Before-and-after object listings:

•••••

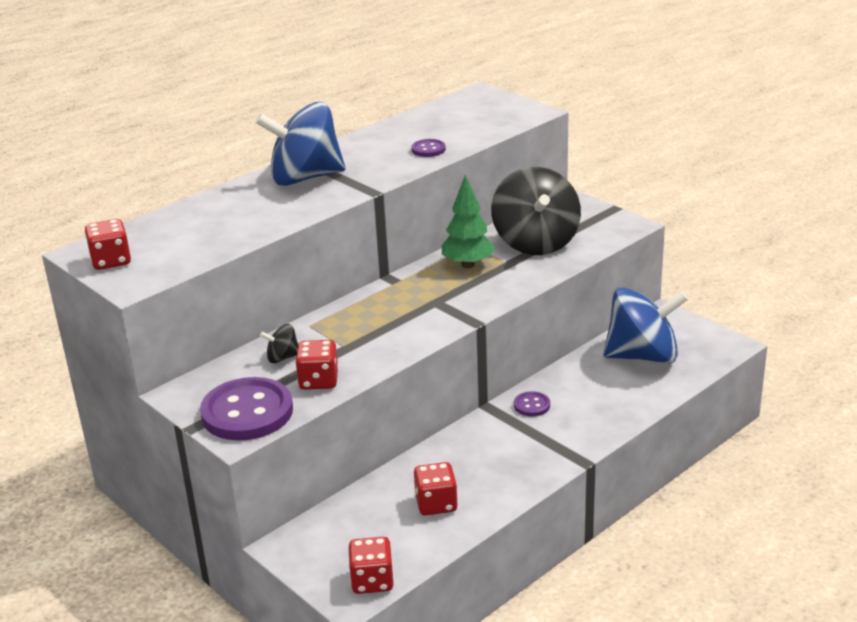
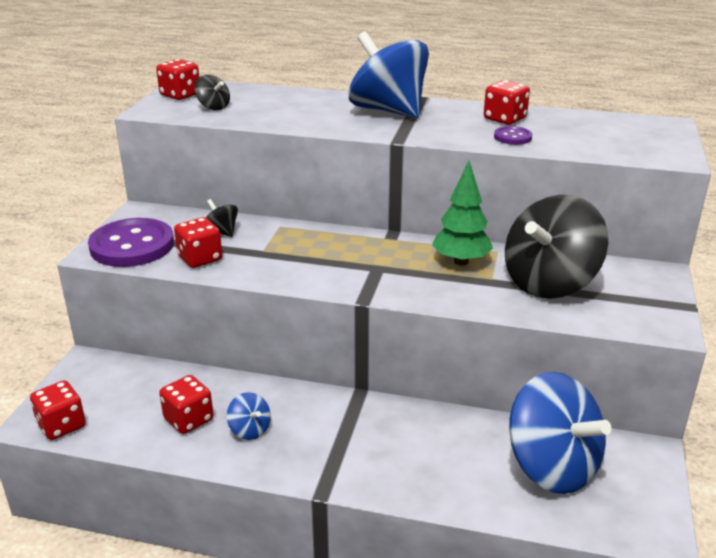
camera: 55 degrees right, 0 degrees up
(173, 251) = (213, 107): none -> black spinning top
(390, 140) = (504, 119): none -> red dice
(481, 475) = (250, 430): none -> blue spinning top
(532, 405) = (386, 420): purple button -> none

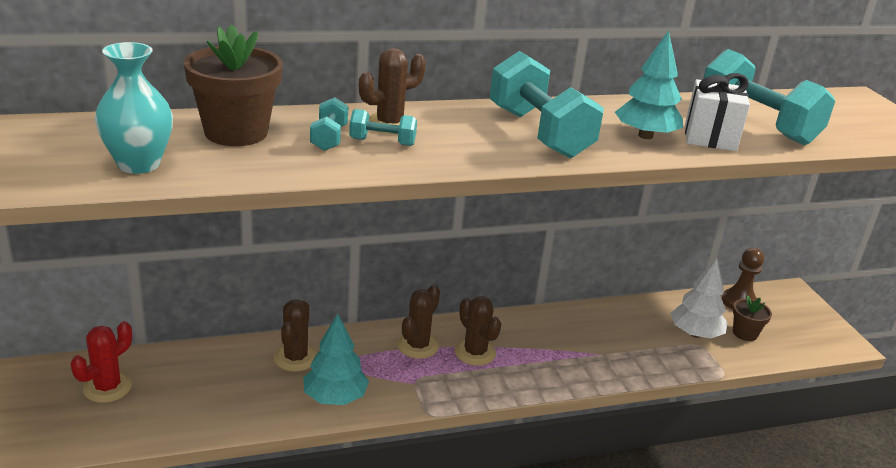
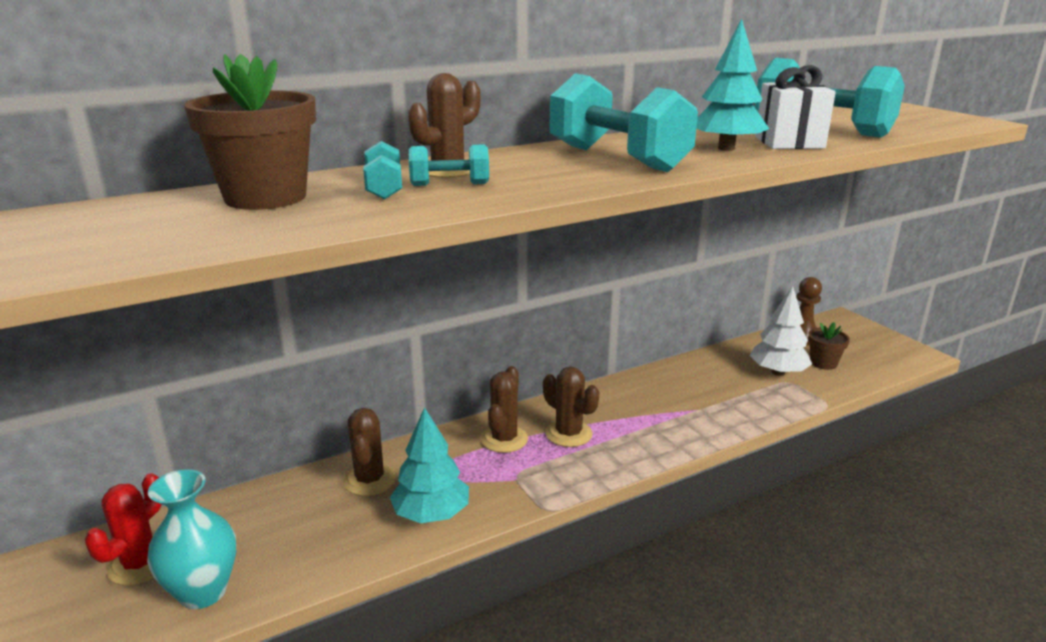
camera: 10 degrees left, 5 degrees down
(139, 164) = (144, 239): turquoise vase -> turquoise vase (203, 592)

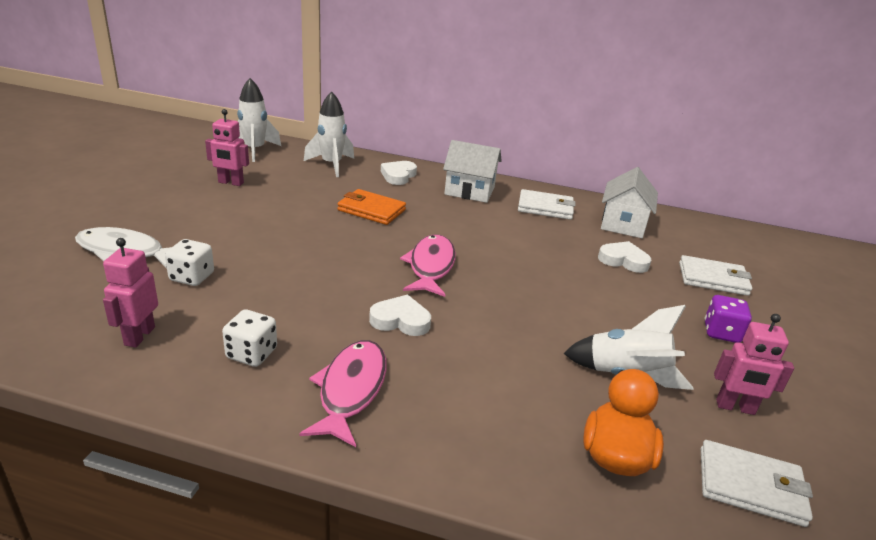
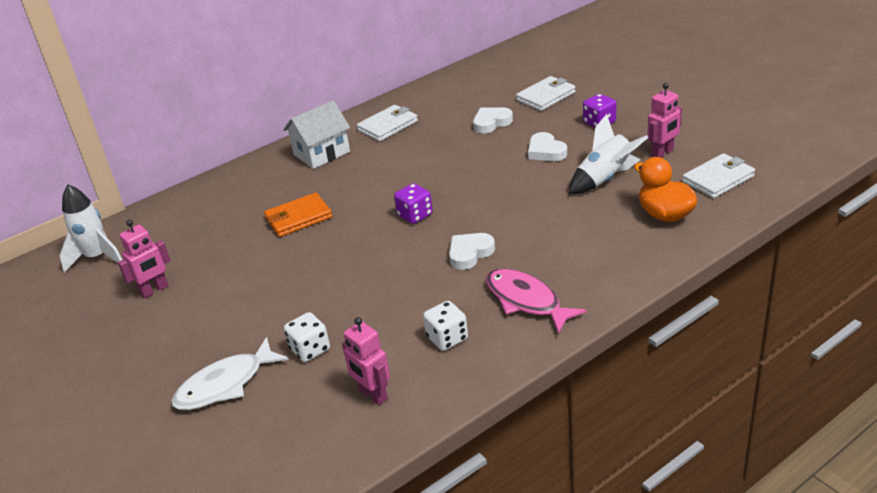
camera: 45 degrees left, 5 degrees up
(331, 165) = (187, 216): white rocket -> none
(398, 176) = (252, 183): white heart -> white heart (546, 151)
(430, 266) = (415, 215): pink fish -> purple dice
(623, 224) = (446, 100): white house -> none

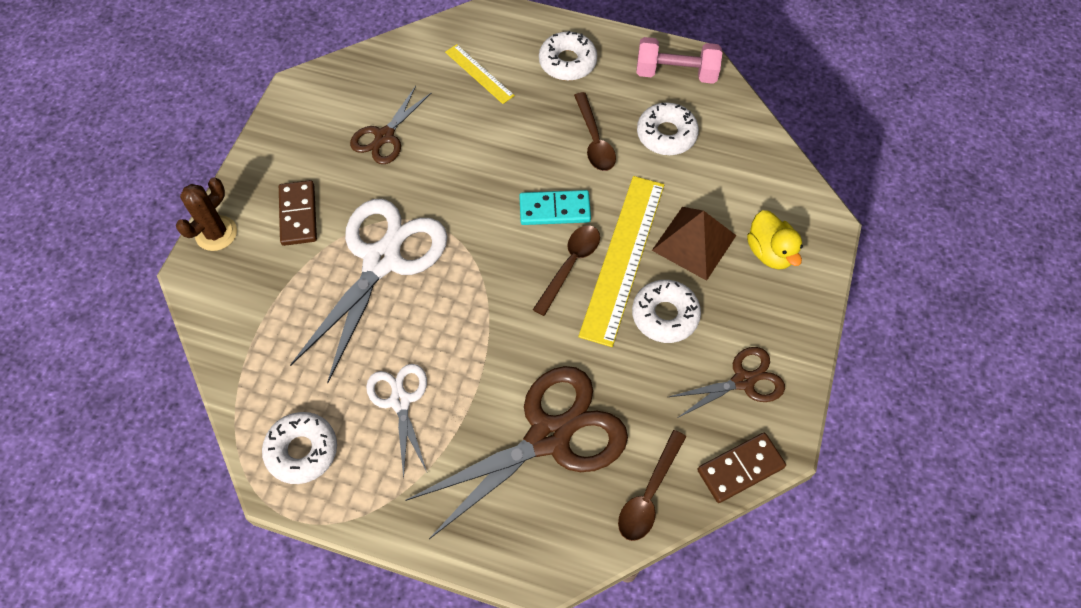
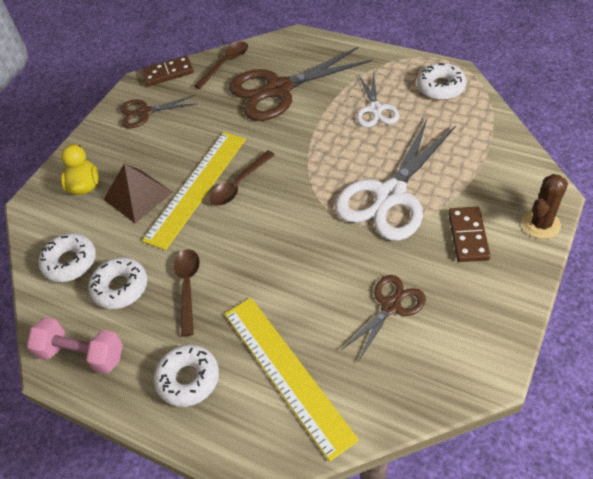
camera: 165 degrees left, 10 degrees down
(479, 73) = (286, 373): yellow ruler -> yellow ruler, size x1.95
(554, 210) = (241, 226): turquoise domino -> none
(665, 315) = (180, 149): white donut -> white donut (70, 262)

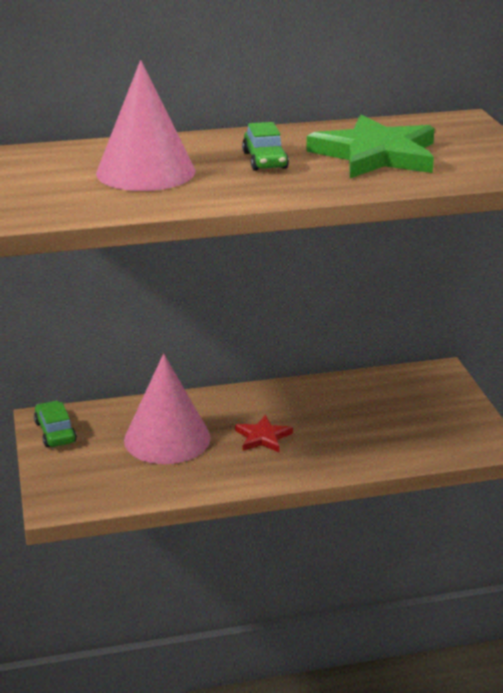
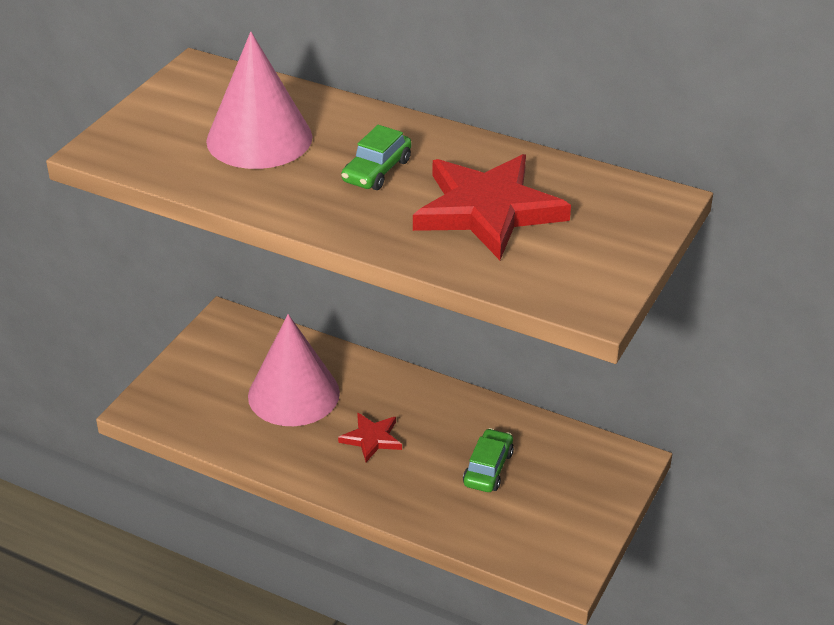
camera: 40 degrees right, 10 degrees up
(55, 432) = (218, 337): green car -> green car (488, 468)
(376, 154) = (488, 210): green star -> red star

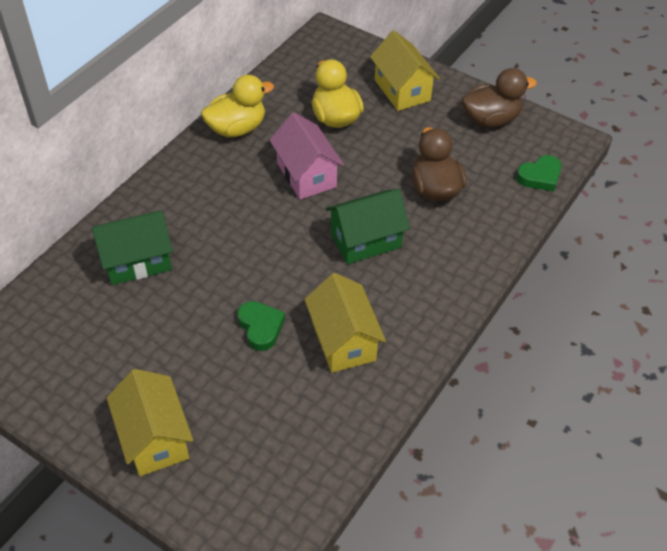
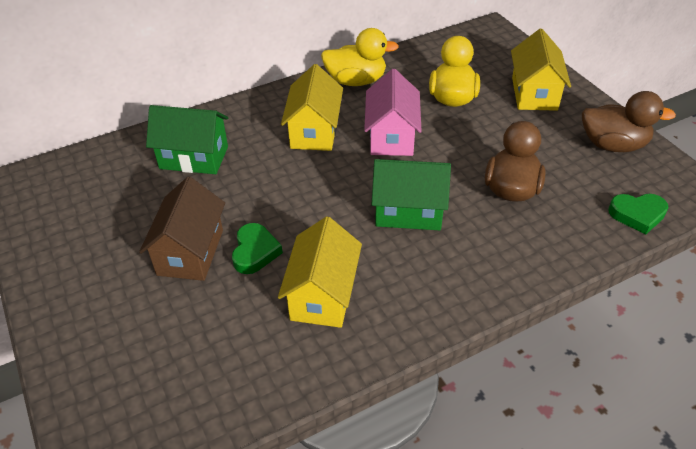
camera: 30 degrees right, 5 degrees down
(154, 438) = (91, 311): yellow house -> yellow house (314, 131)
(204, 351) = (190, 252): none -> brown house

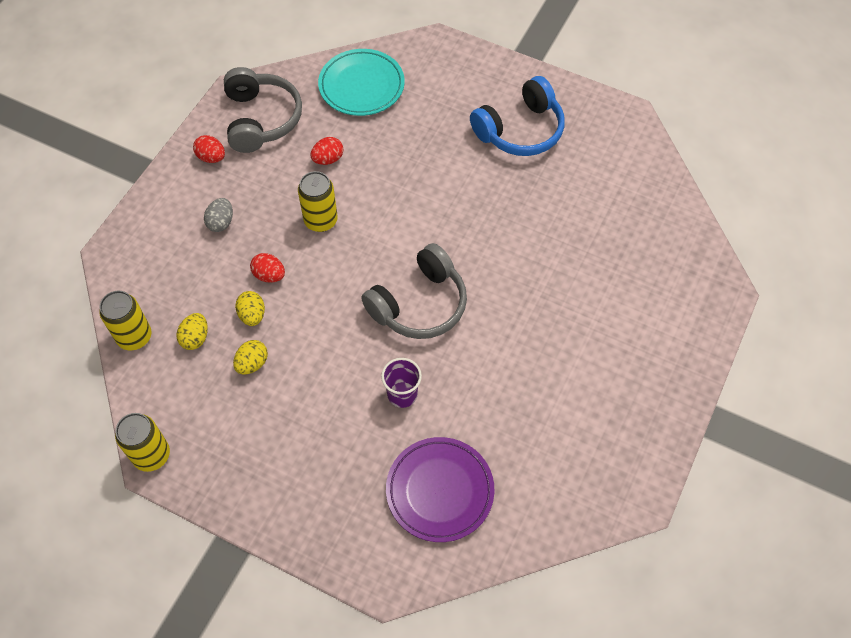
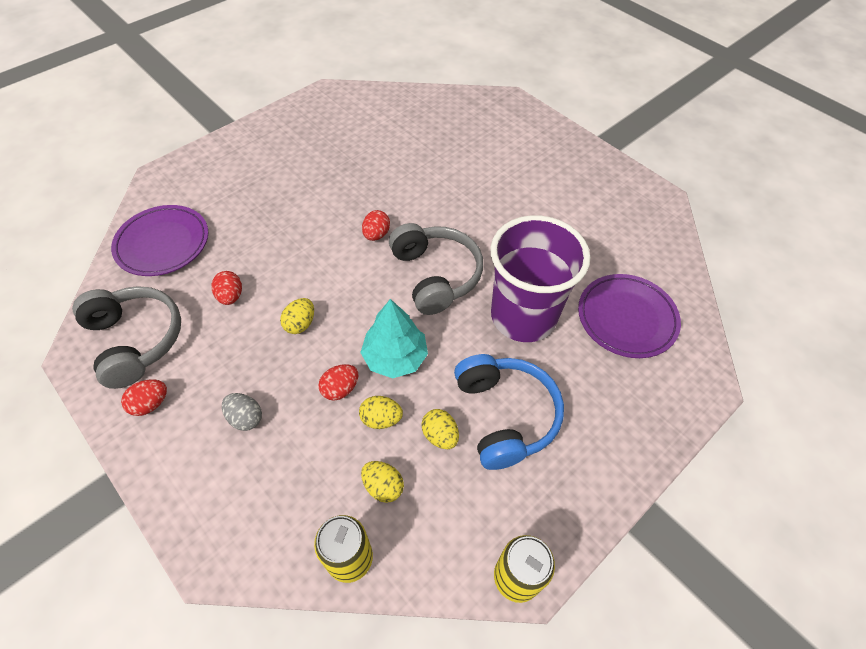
camera: 70 degrees left, 5 degrees down
(261, 119) = (136, 340): grey headphones -> grey headphones turned 45 degrees clockwise
(315, 304) = (395, 357): none -> turquoise tree
(321, 220) = (300, 324): yellow can -> yellow egg
(361, 86) = (163, 243): turquoise plate -> purple plate
(402, 394) = (523, 316): purple cup -> purple cup, size x2.27
(447, 237) = (376, 234): none -> red egg
(520, 130) = (297, 154): blue headphones -> blue headphones (505, 415)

•••••

Write the "(315, 304) = (395, 357): none" line and all later lines exactly. Stop at the end of the data.

* SOLUTION TO THE PROBLEM:
(315, 304) = (395, 357): none -> turquoise tree
(321, 220) = (300, 324): yellow can -> yellow egg
(361, 86) = (163, 243): turquoise plate -> purple plate
(402, 394) = (523, 316): purple cup -> purple cup, size x2.27
(447, 237) = (376, 234): none -> red egg
(520, 130) = (297, 154): blue headphones -> blue headphones (505, 415)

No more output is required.